--- DATASET ENTRIES ---

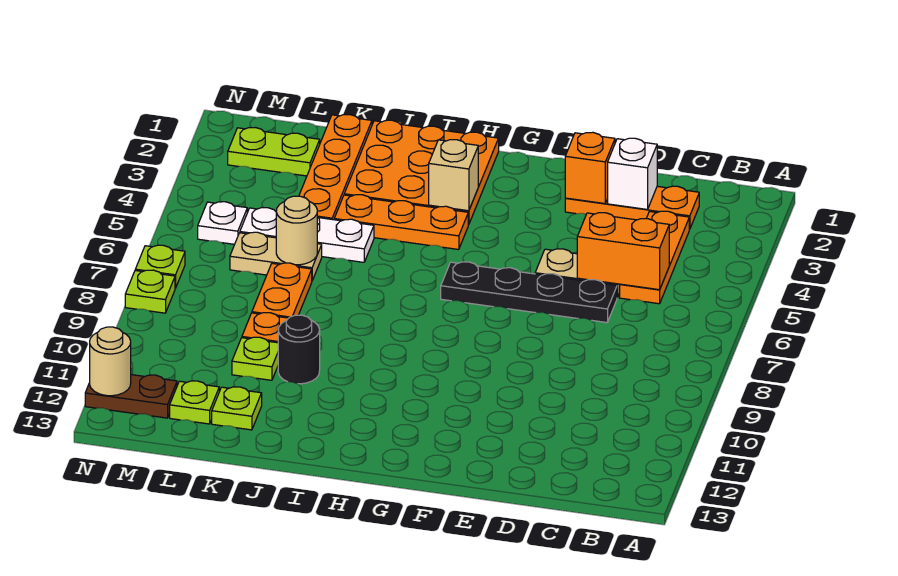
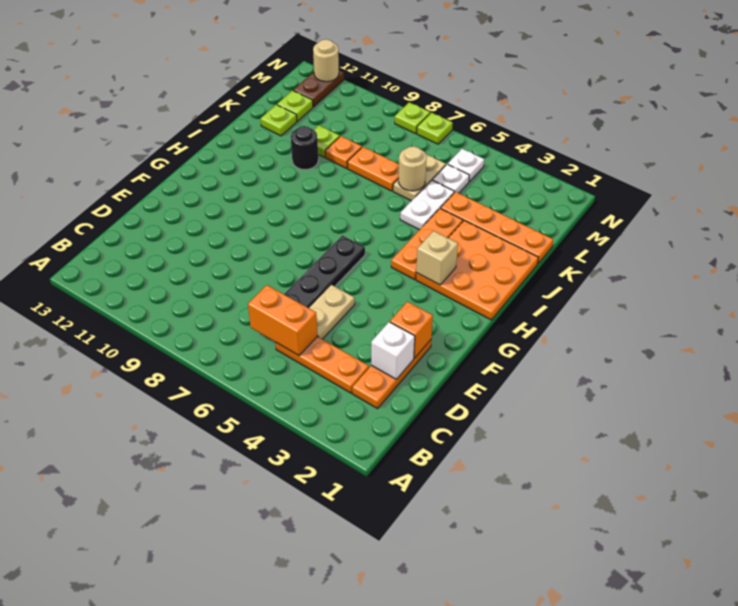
orange brick C5:D5 level 2 -> orange brick C5:C6 level 2
lime plate L2:M2 level 1 -> none

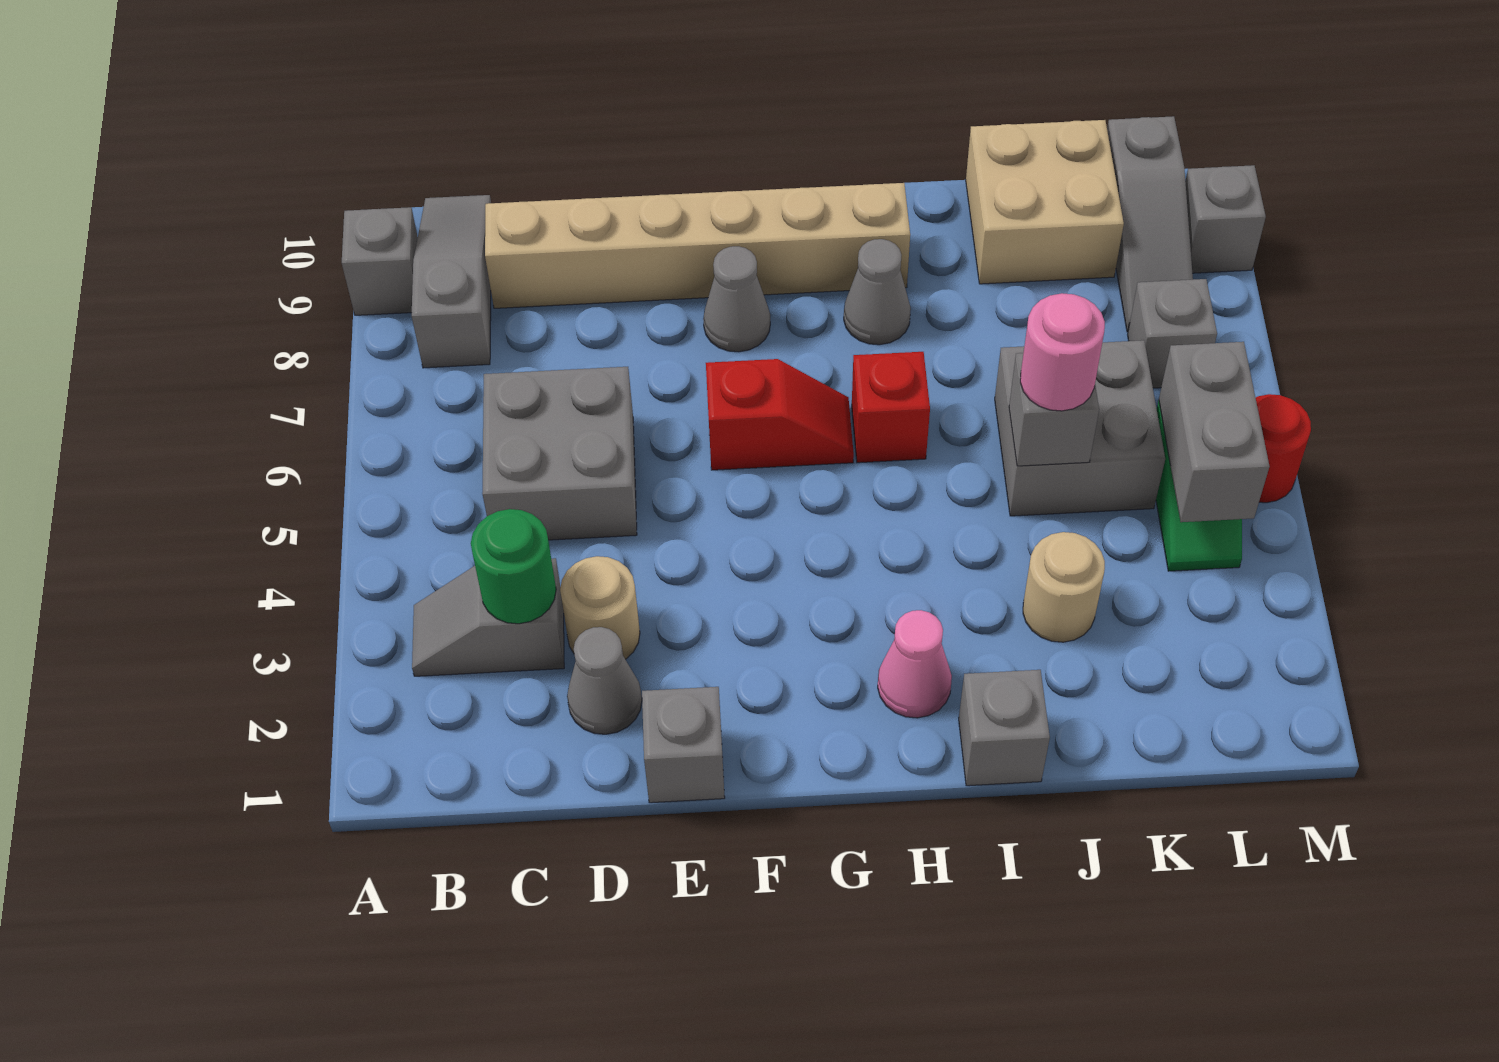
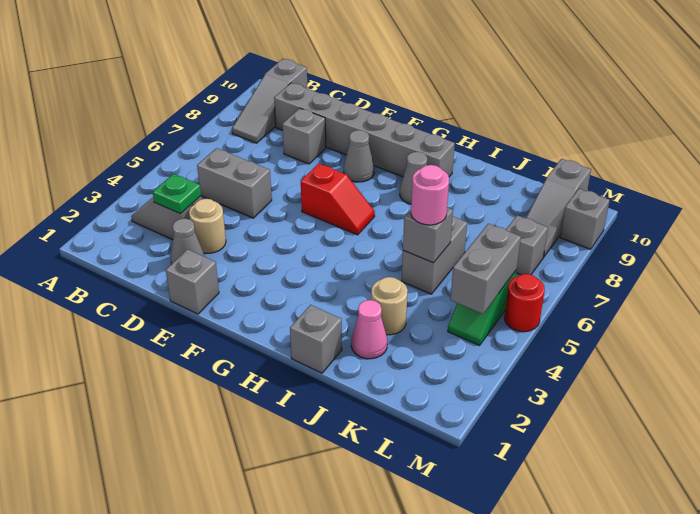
grey brick A9 level 1 -> grey brick D8 level 1
grey slope B8:B10 level 1 top 8 -> grey slope B8:B10 level 1 top 10
green round brick C3 level 2 -> green plate C3 level 2
grey brick C5:D6 level 1 -> grey brick C5:D5 level 1
tan brick C9:H9 level 1 -> grey brick C9:H9 level 1
pink cone H2 level 1 -> pink cone J2 level 1
red brick H6 level 1 -> none
grey brick J5:K6 level 1 -> grey brick J5:J6 level 1
tan brick J9:K10 level 1 -> none

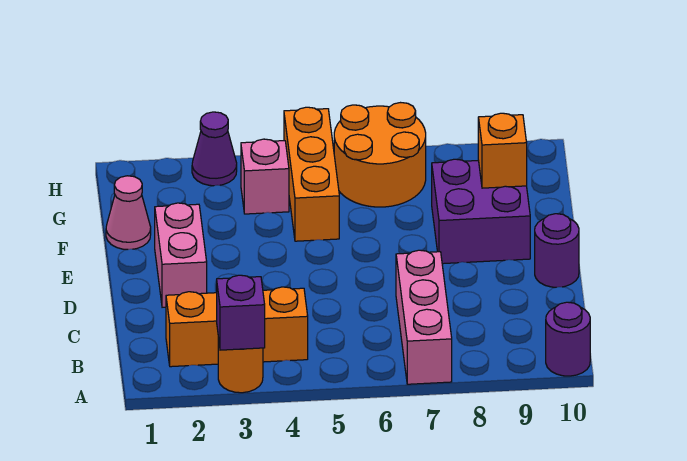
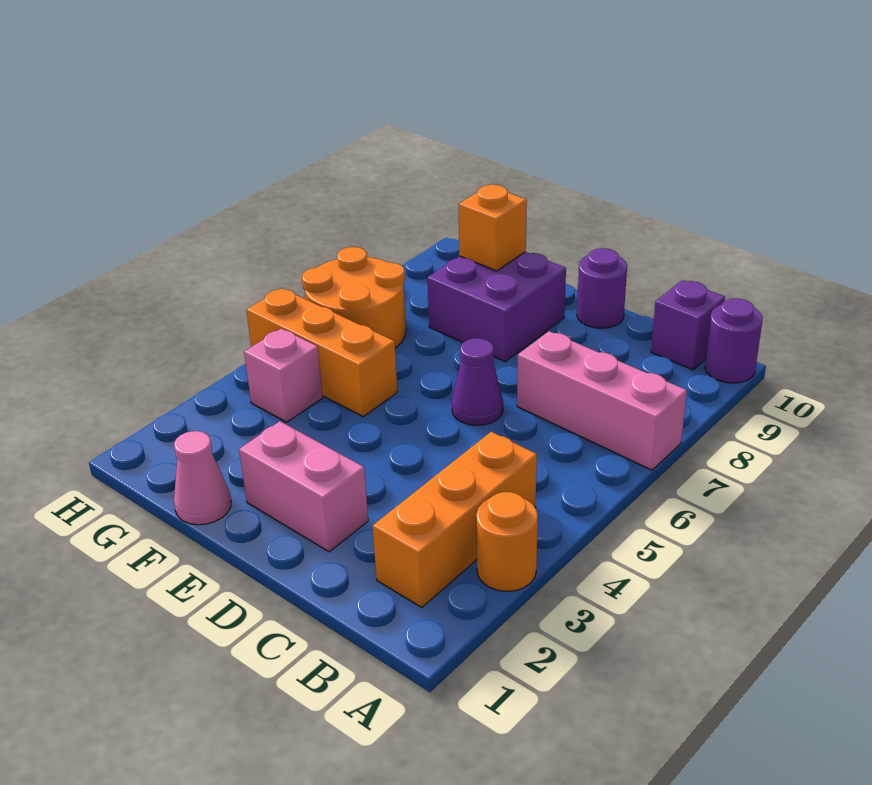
purple brick A3 level 2 -> purple brick B10 level 1
purple cone H3 level 1 -> purple cone D6 level 1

---

◆ **TASK**
The answer should be a number alone: the count of lines in the records that hold the word "grey".

◆ **EXERCISE RESULT**
5